* **Your objective**: After locating the line that contains "green slope B8:D8 level 2 top D -> none" in the following entries, reproduce it and each later line exactly, including the last.

(Beginning of Data records)

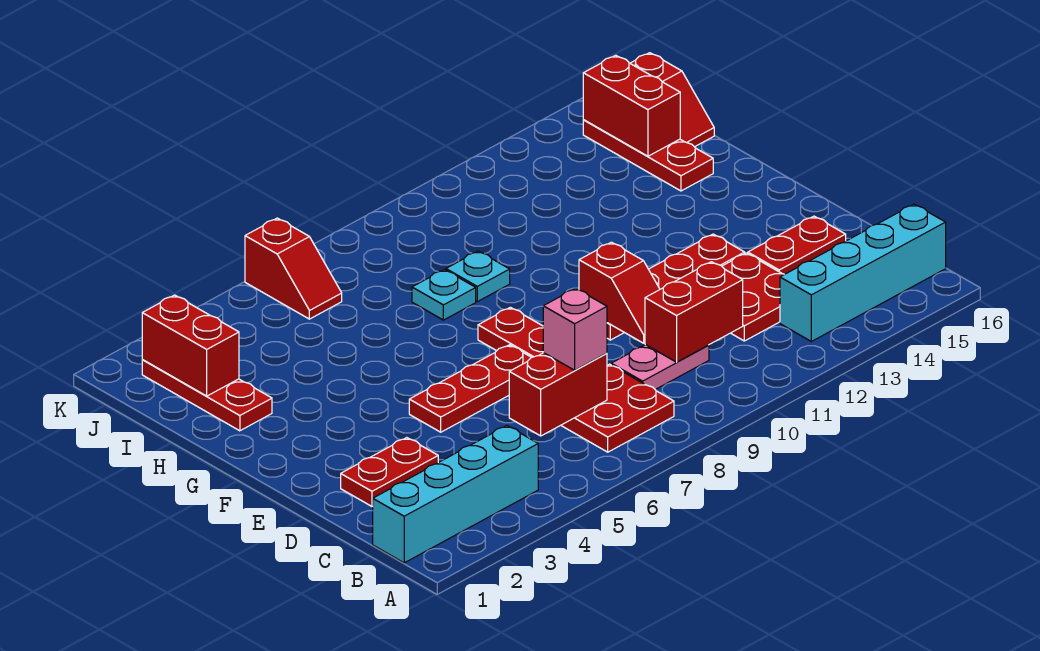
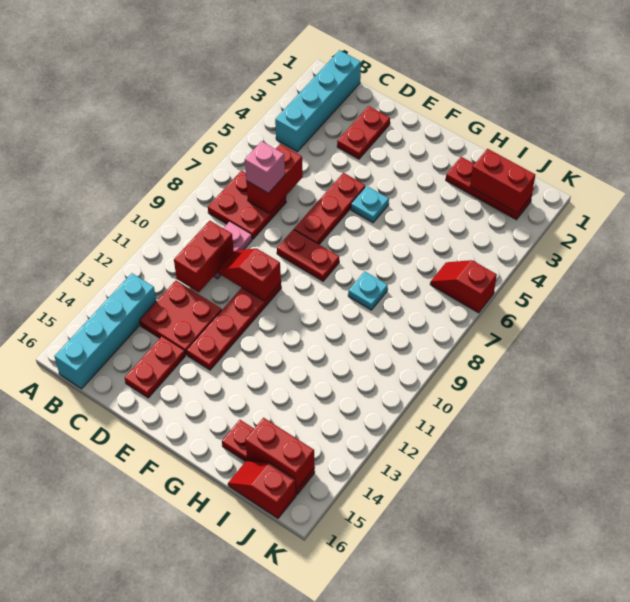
cyan plate H9 level 1 -> cyan plate F5 level 1

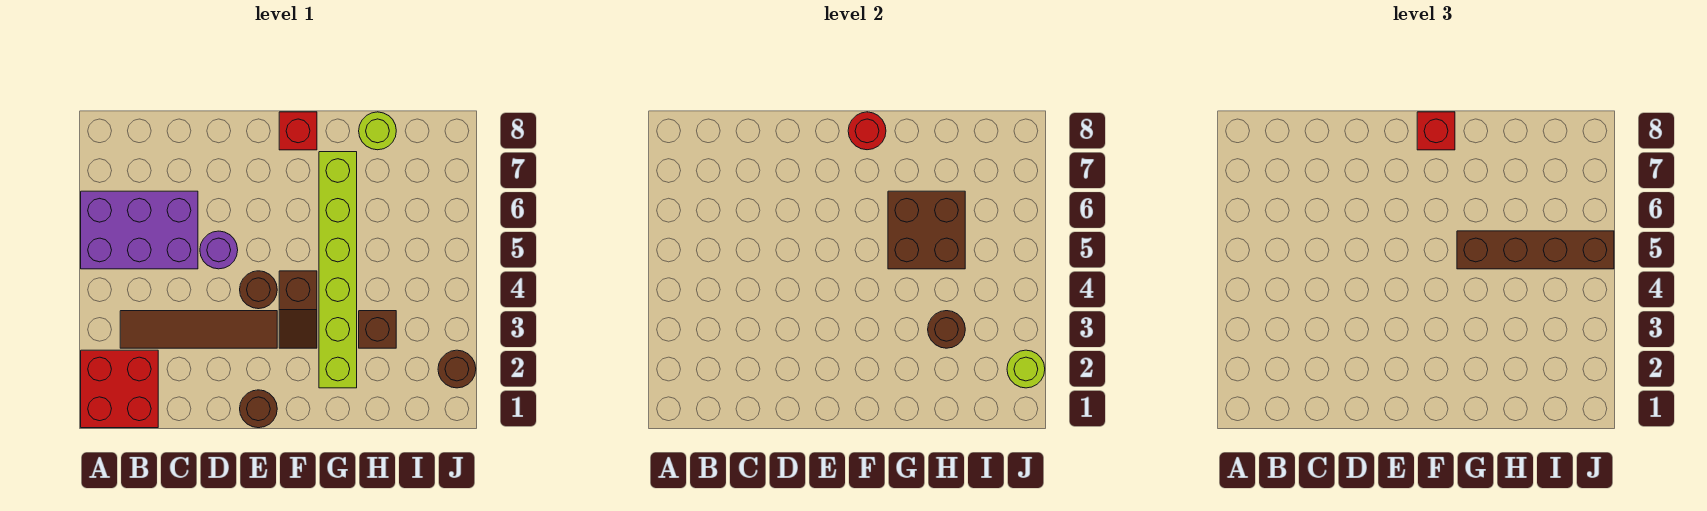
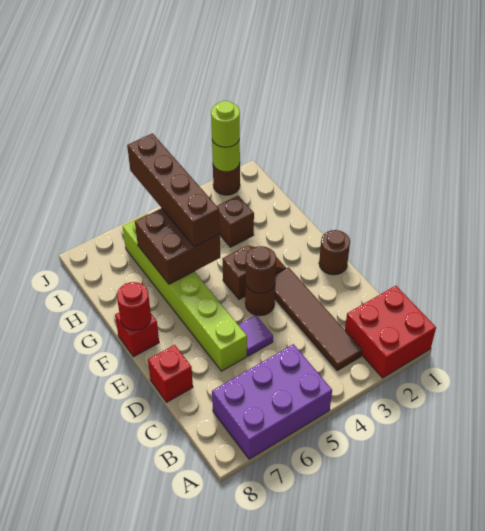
purple brick A5:C6 level 1 -> purple brick A5:B7 level 1
purple round brick D5 level 1 -> purple tile D5 level 1
red brick F8 level 3 -> red brick D8 level 1
lime brick G2:G7 level 1 -> lime brick D6:I6 level 1
brown round brick H3 level 2 -> brown round brick E4 level 2
lime round brick H8 level 1 -> lime round brick J2 level 3

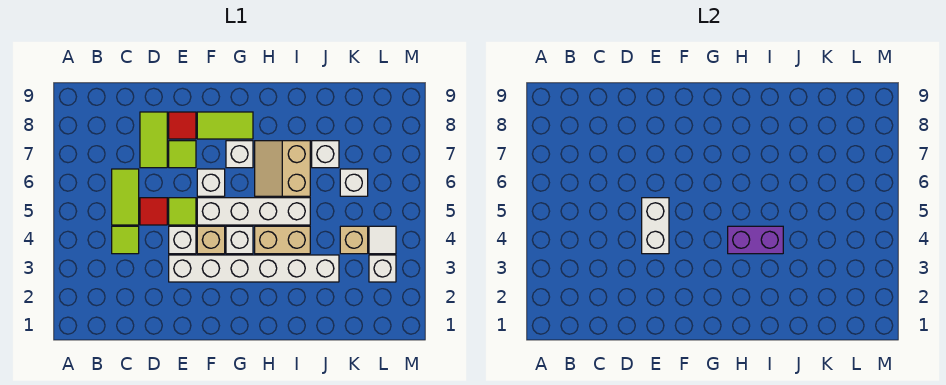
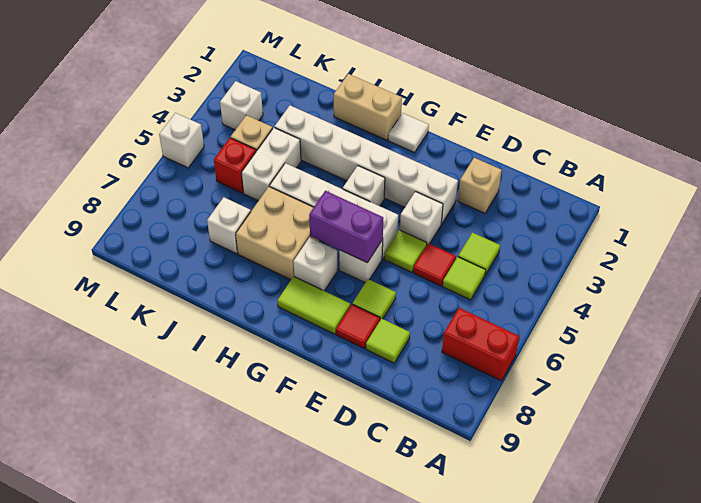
none -> red brick A7:B7 level 1
lime tile C5:C6 level 1 -> lime tile C5 level 1
lime tile D7:D8 level 1 -> lime tile D8 level 1
white brick E4:E5 level 2 -> white brick J4:J5 level 1
tan brick F4 level 1 -> tan brick D2 level 1
tan brick H4:I4 level 1 -> tan brick H1:I1 level 1
purple brick H4:I4 level 2 -> purple brick F6:G6 level 2
tan slope H6:I7 level 1 top I -> tan brick H6:I7 level 1
none -> red brick K5 level 1
white brick K6 level 1 -> white brick M5 level 1
white tile L4 level 1 -> white tile G1 level 1

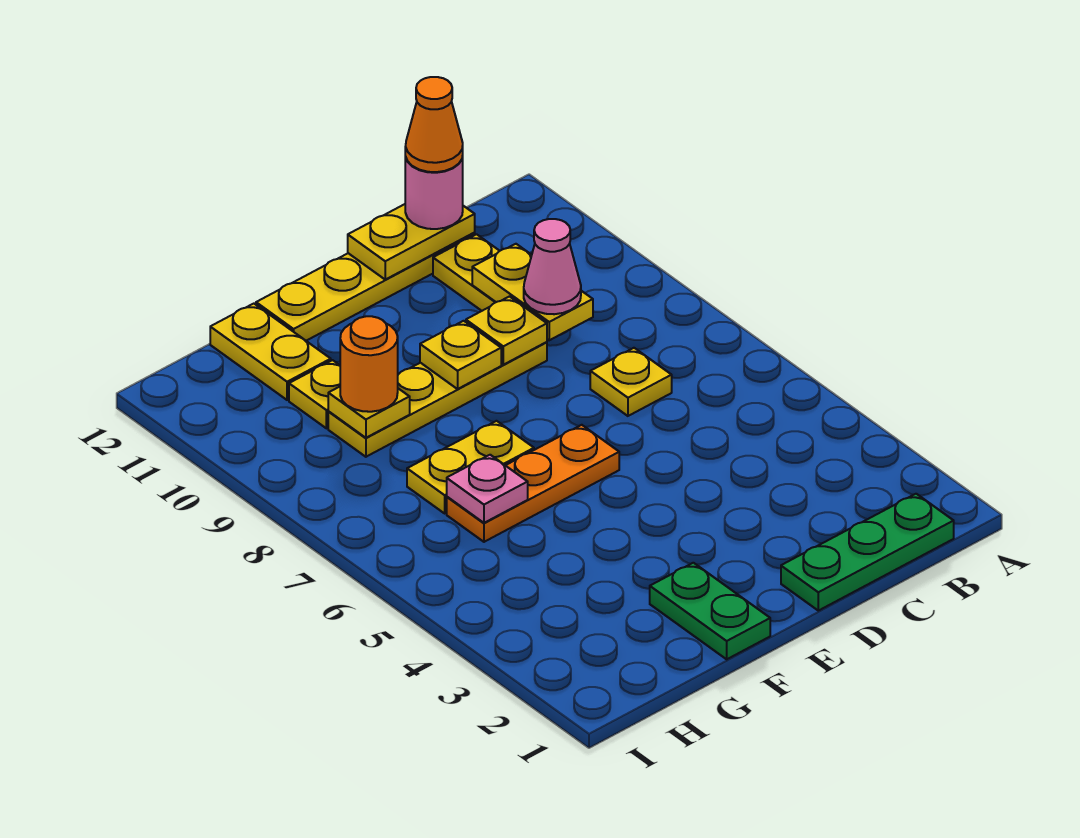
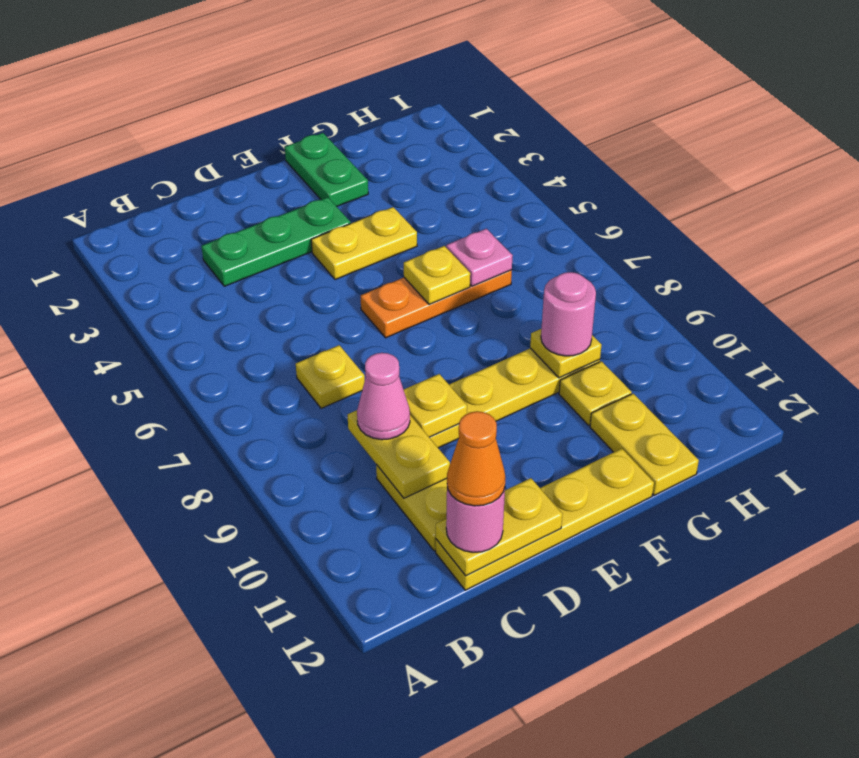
green plate B1:D1 level 1 -> green plate C3:E3 level 1
yellow plate E9 level 2 -> yellow plate F6 level 2
yellow plate F7:G7 level 1 -> yellow plate E4:F4 level 1
orange round brick G9 level 3 -> pink round brick G9 level 3

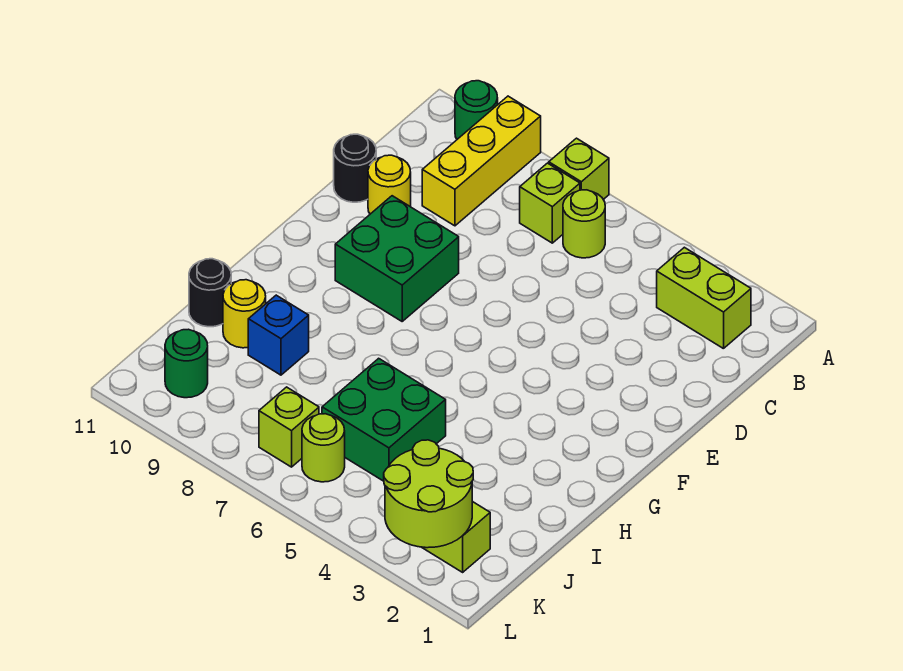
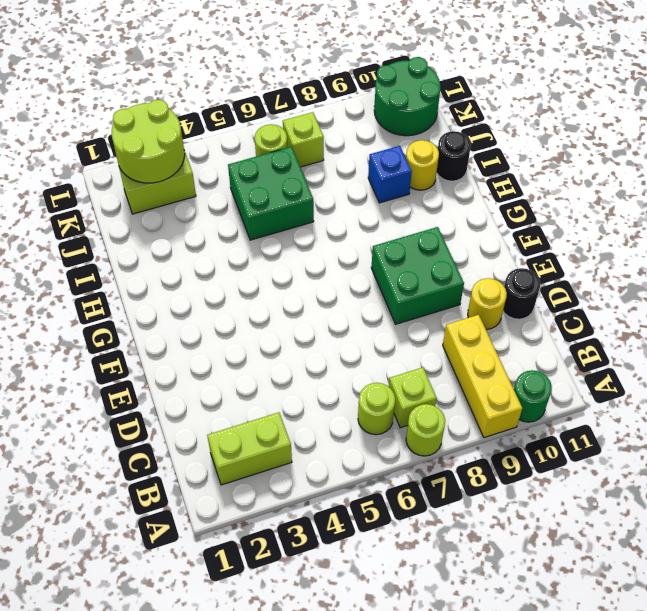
lime brick A7 level 1 -> lime round brick A7 level 1
green round brick K10 level 1 -> green round brick K10:L11 level 1

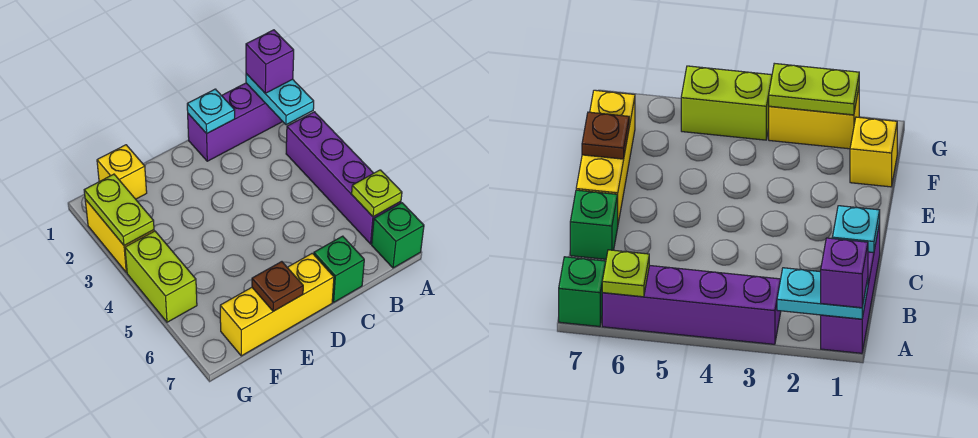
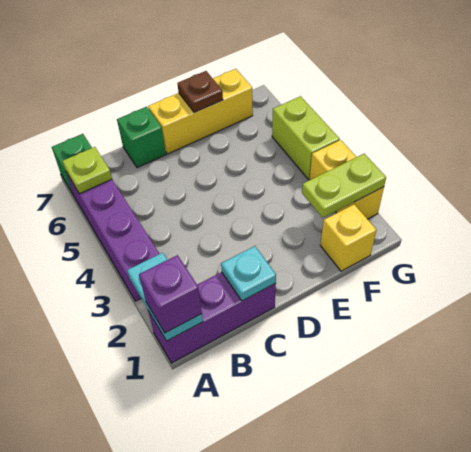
lime plate G2:G3 level 2 -> lime plate F2:G2 level 2

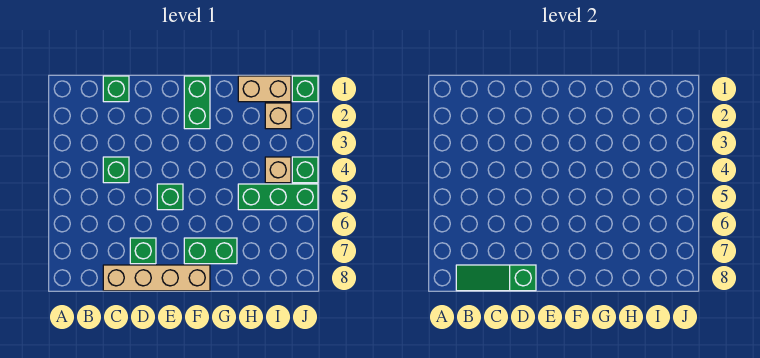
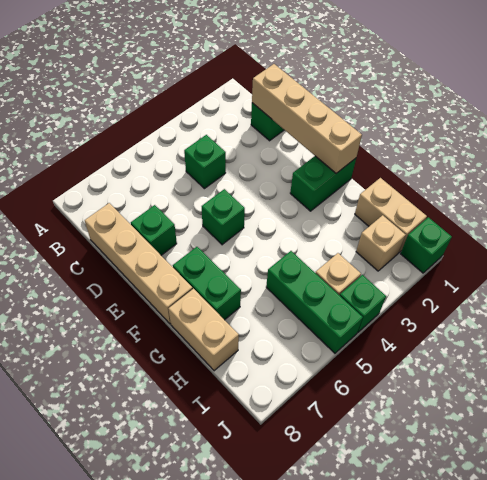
green slope B8:D8 level 2 top D -> none
none -> tan brick C1:F1 level 2
none -> tan brick G8:H8 level 1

(End of Data records)

* **Answer space**:
green slope B8:D8 level 2 top D -> none
none -> tan brick C1:F1 level 2
none -> tan brick G8:H8 level 1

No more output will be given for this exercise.